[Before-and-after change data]
++++

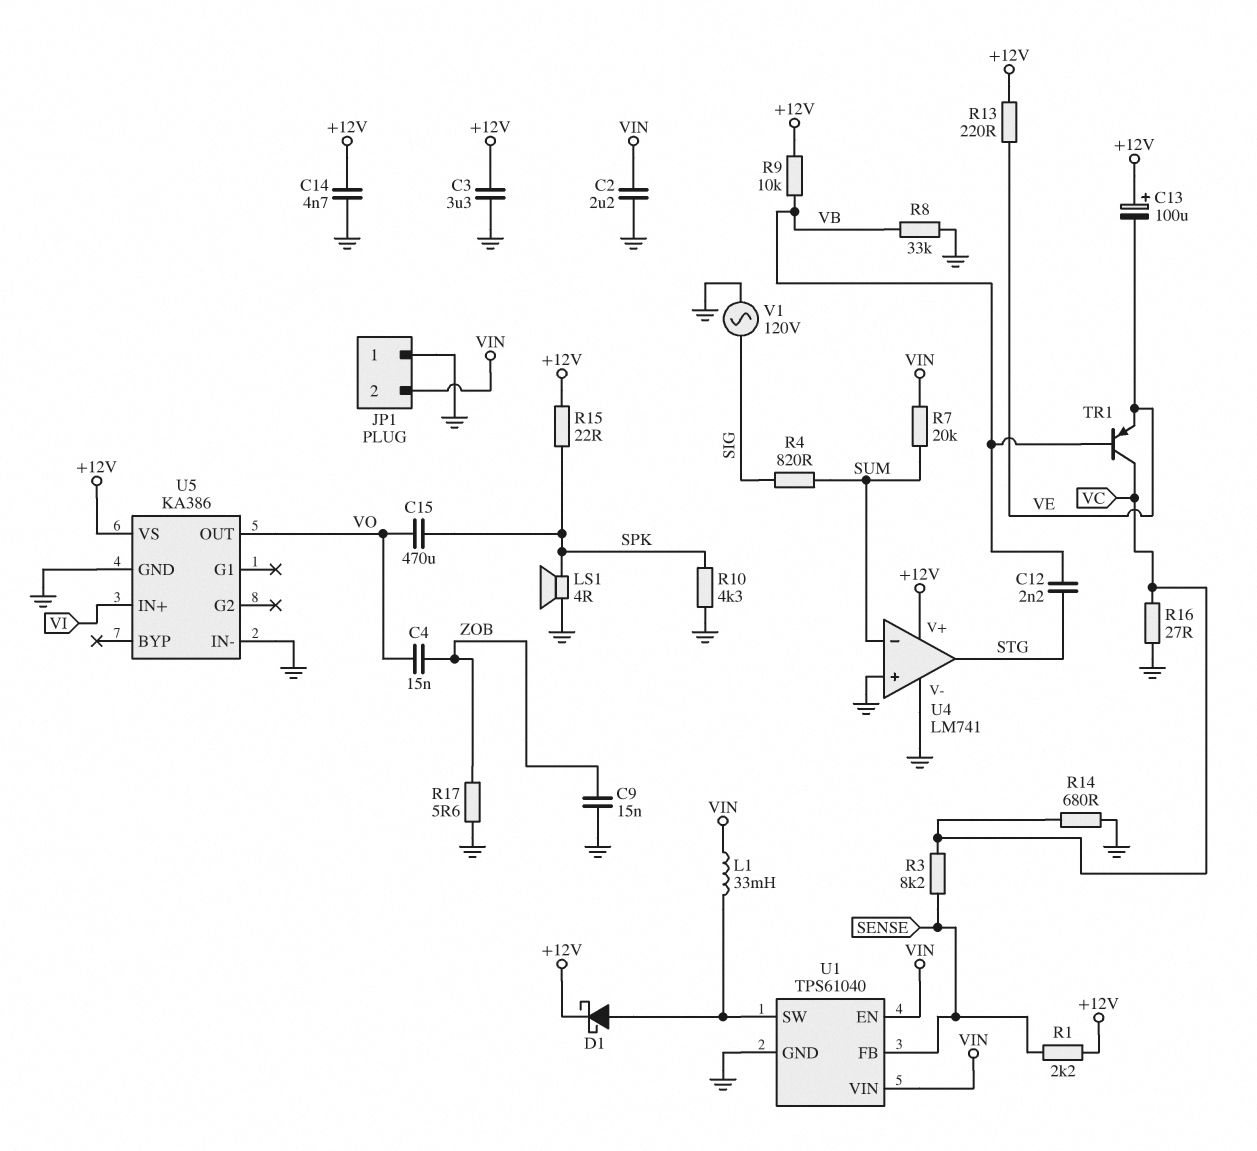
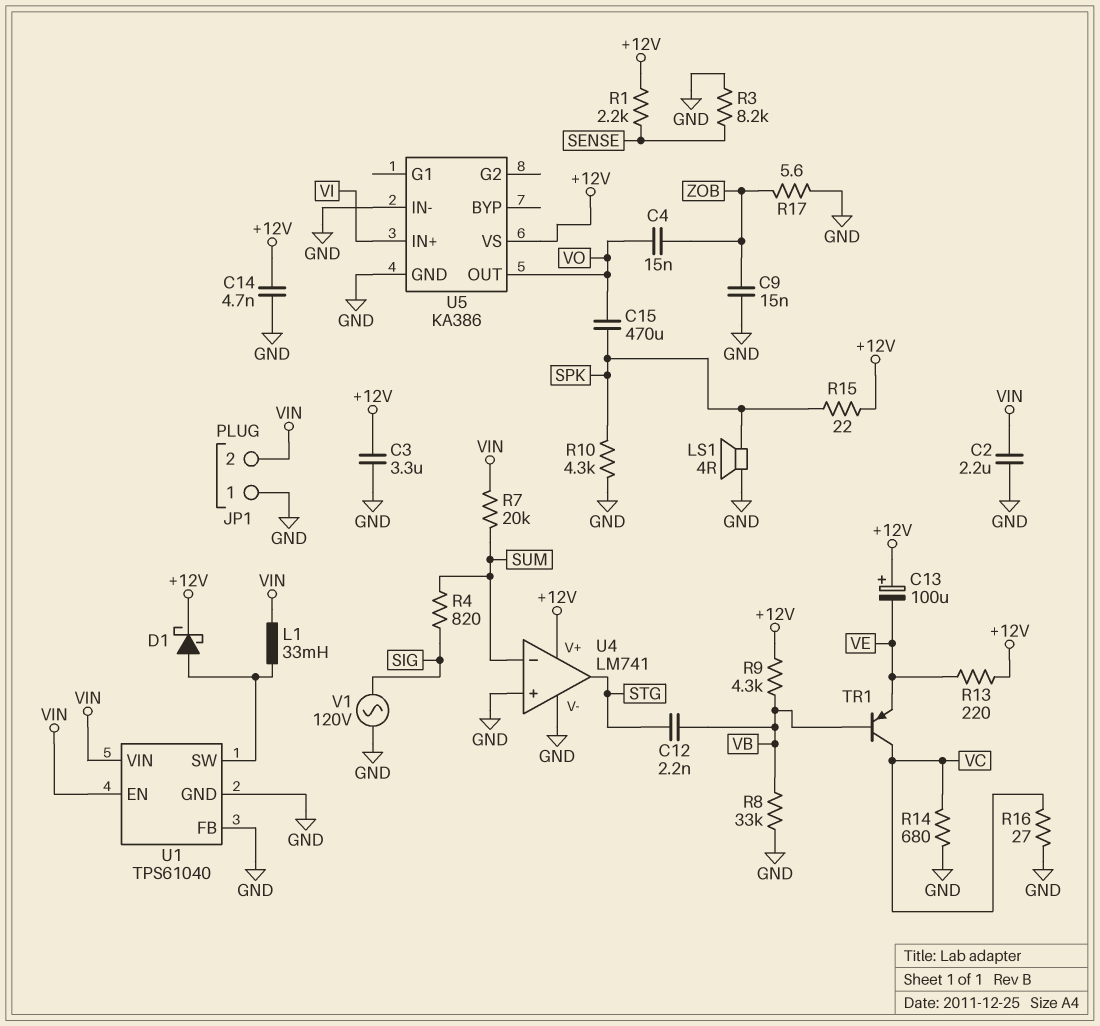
R3: 8.2k (SENSE, VC) -> 8.2k (GND, SENSE)
R9: 10k (+12V, VB) -> 4.3k (+12V, VB)
U1 pin FB: SENSE -> GND

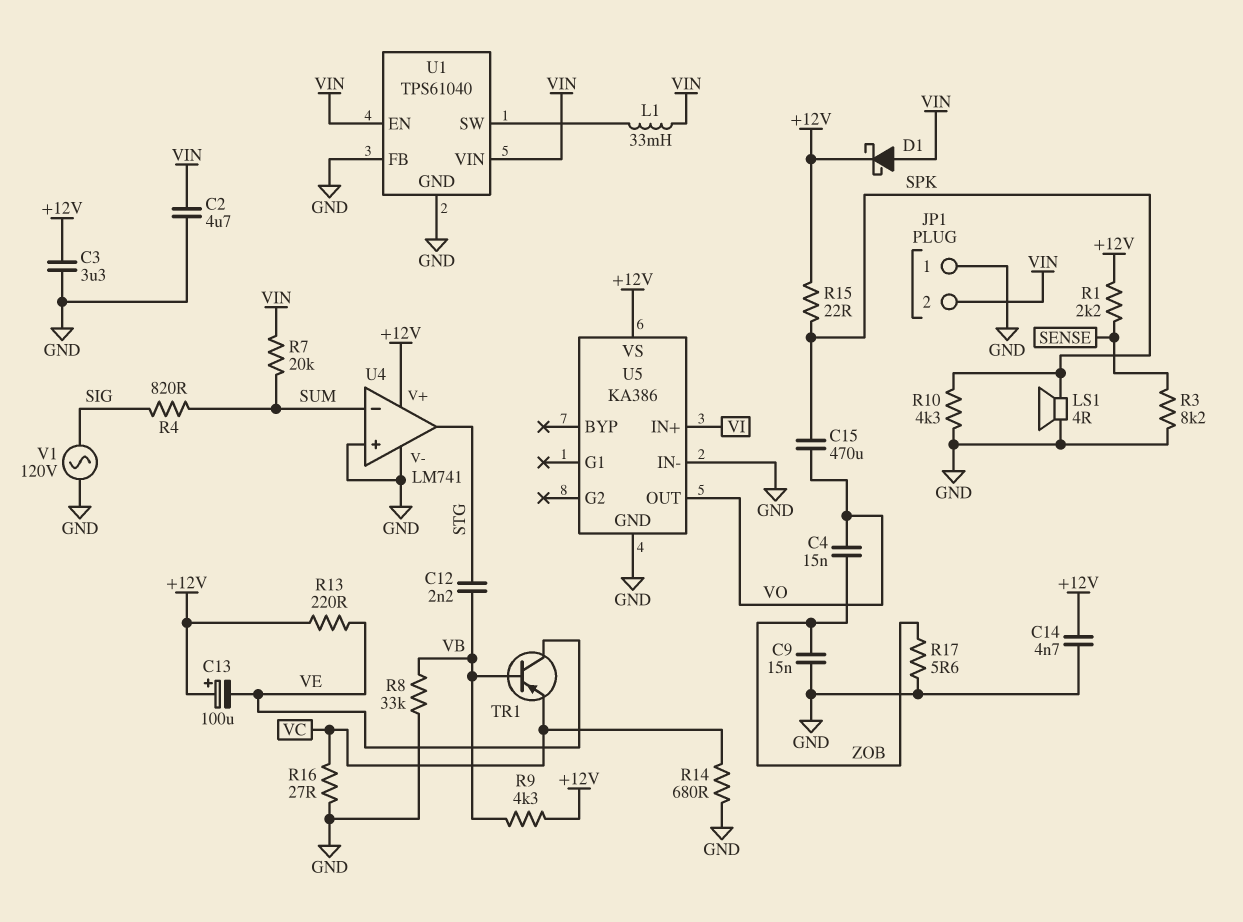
C2: 2.2uF (GND, VIN) -> 4.7uF (GND, VIN)
D1: schottky (A U1/SW, K +12V) -> schottky (A VIN, K +12V)
TR1: PNP (B VB, C VC, E VE) -> PNP (B VB, C VE, E VC)

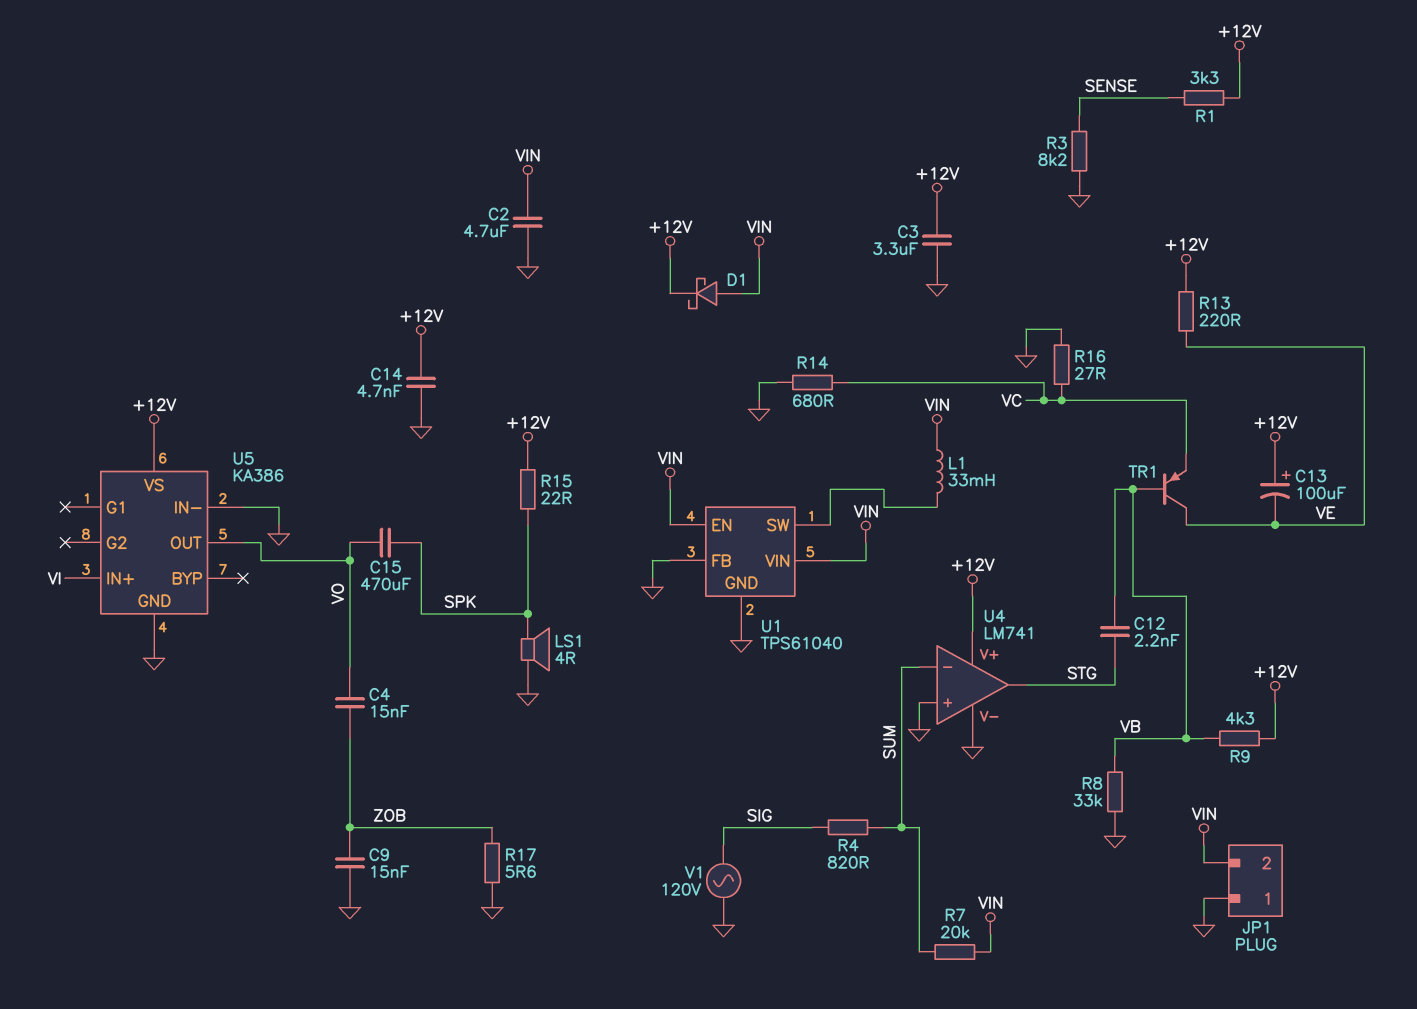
R1: 2.2k (+12V, SENSE) -> 3.3k (+12V, SENSE)
R10: 4.3k (GND, SPK) -> none

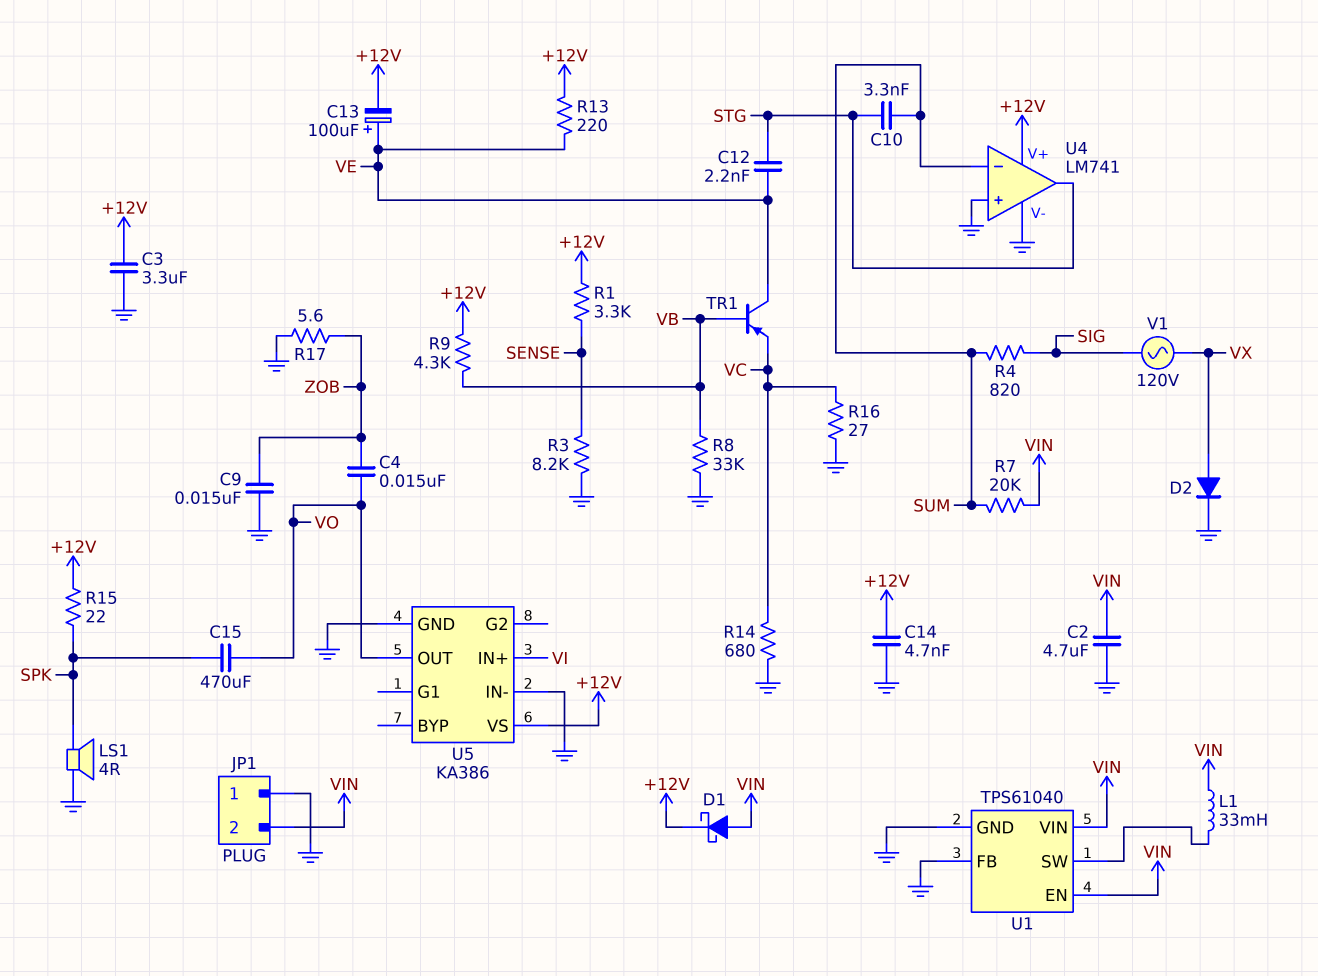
C10: none -> 3.3nF (STG, SUM)
C12: 2.2nF (STG, VB) -> 2.2nF (STG, VE)
C13: 100uF (plus +12V, minus VE) -> 100uF (plus VE, minus +12V)
D2: none -> diode (A VX, K GND)
V1: AC 120V (GND, SIG) -> AC 120V (SIG, VX)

++++

:: INSTRUCTIONS FOR THE TASK ::
Only an exact copy of the records counts as an answer. Leave out the images.

:: EXPECTED OUTPUT ::
R3: 8.2k (SENSE, VC) -> 8.2k (GND, SENSE)
R9: 10k (+12V, VB) -> 4.3k (+12V, VB)
U1 pin FB: SENSE -> GND

C2: 2.2uF (GND, VIN) -> 4.7uF (GND, VIN)
D1: schottky (A U1/SW, K +12V) -> schottky (A VIN, K +12V)
TR1: PNP (B VB, C VC, E VE) -> PNP (B VB, C VE, E VC)

R1: 2.2k (+12V, SENSE) -> 3.3k (+12V, SENSE)
R10: 4.3k (GND, SPK) -> none

C10: none -> 3.3nF (STG, SUM)
C12: 2.2nF (STG, VB) -> 2.2nF (STG, VE)
C13: 100uF (plus +12V, minus VE) -> 100uF (plus VE, minus +12V)
D2: none -> diode (A VX, K GND)
V1: AC 120V (GND, SIG) -> AC 120V (SIG, VX)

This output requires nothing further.